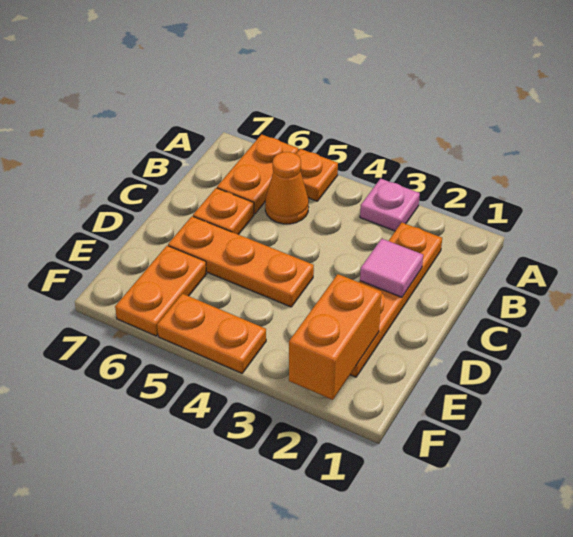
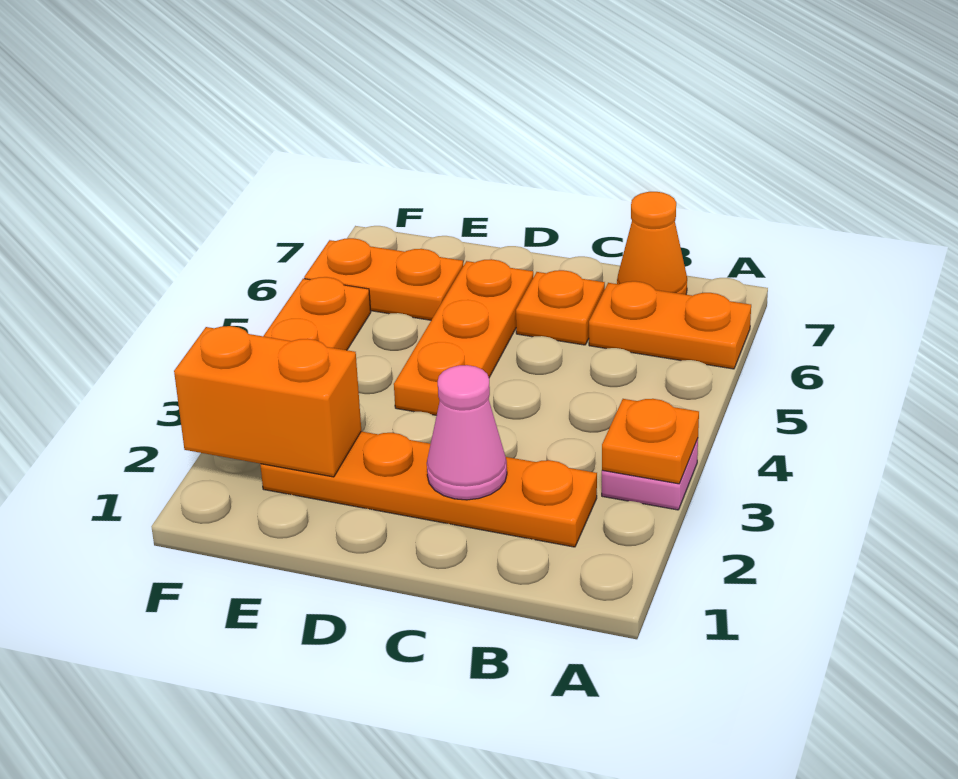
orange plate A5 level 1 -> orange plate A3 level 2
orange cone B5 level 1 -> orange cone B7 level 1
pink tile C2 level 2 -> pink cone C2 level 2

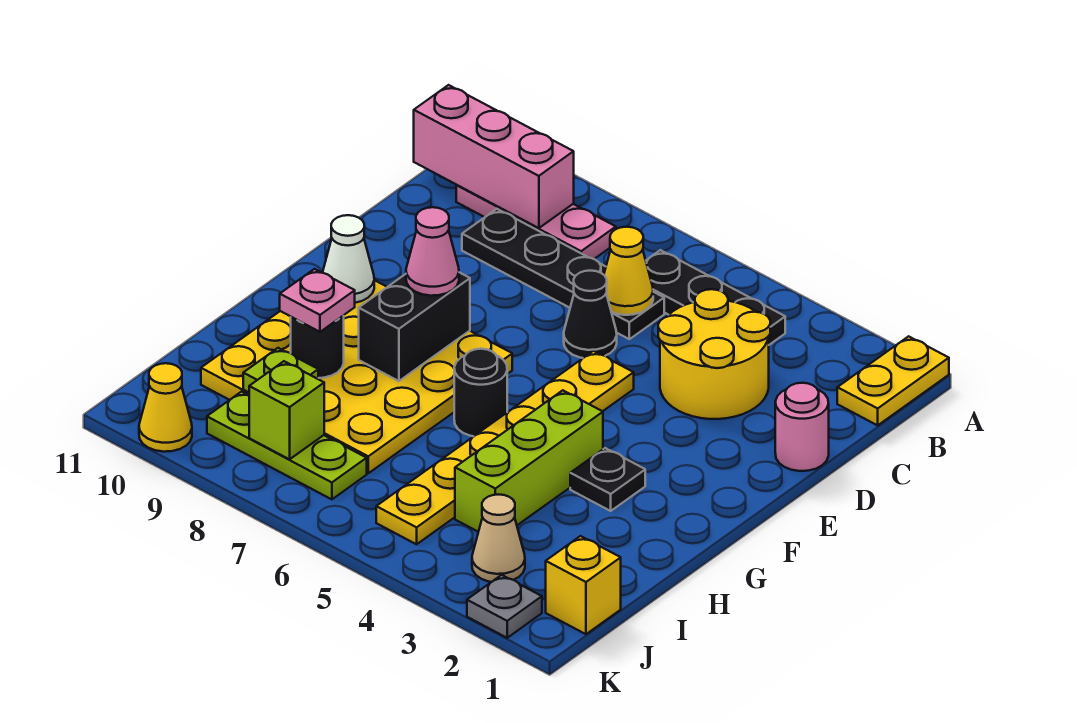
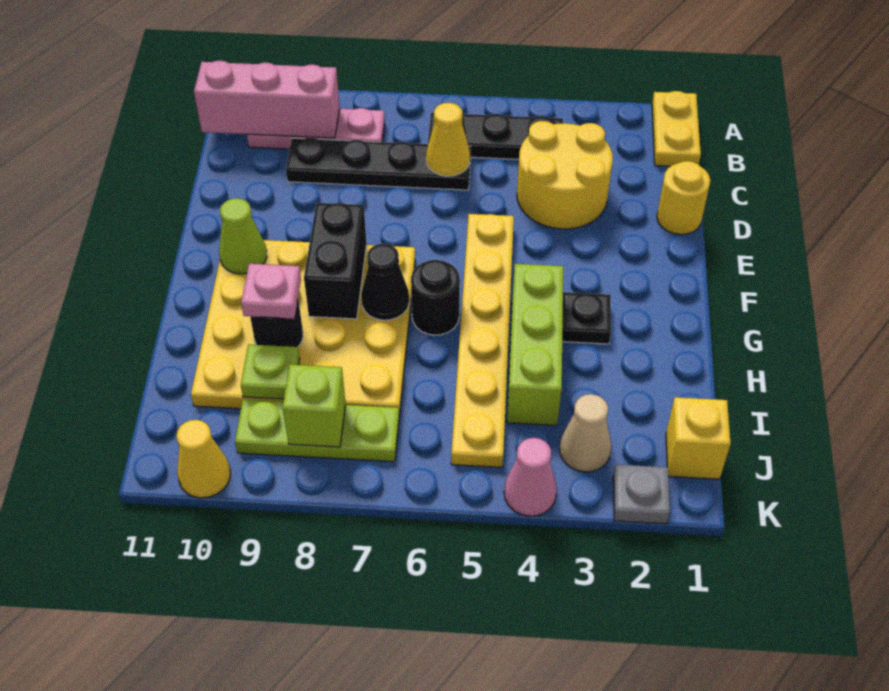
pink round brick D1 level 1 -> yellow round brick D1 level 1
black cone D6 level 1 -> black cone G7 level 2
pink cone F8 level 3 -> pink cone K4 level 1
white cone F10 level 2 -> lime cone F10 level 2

○ ○ ○ ○

◆ Exercise details
Instructions for the copy: start at the first entry, stop after the line containing "black cone D6", keep every line exact, and drop the pictures.

◆ Written response
orange plate A5 level 1 -> orange plate A3 level 2
orange cone B5 level 1 -> orange cone B7 level 1
pink tile C2 level 2 -> pink cone C2 level 2

pink round brick D1 level 1 -> yellow round brick D1 level 1
black cone D6 level 1 -> black cone G7 level 2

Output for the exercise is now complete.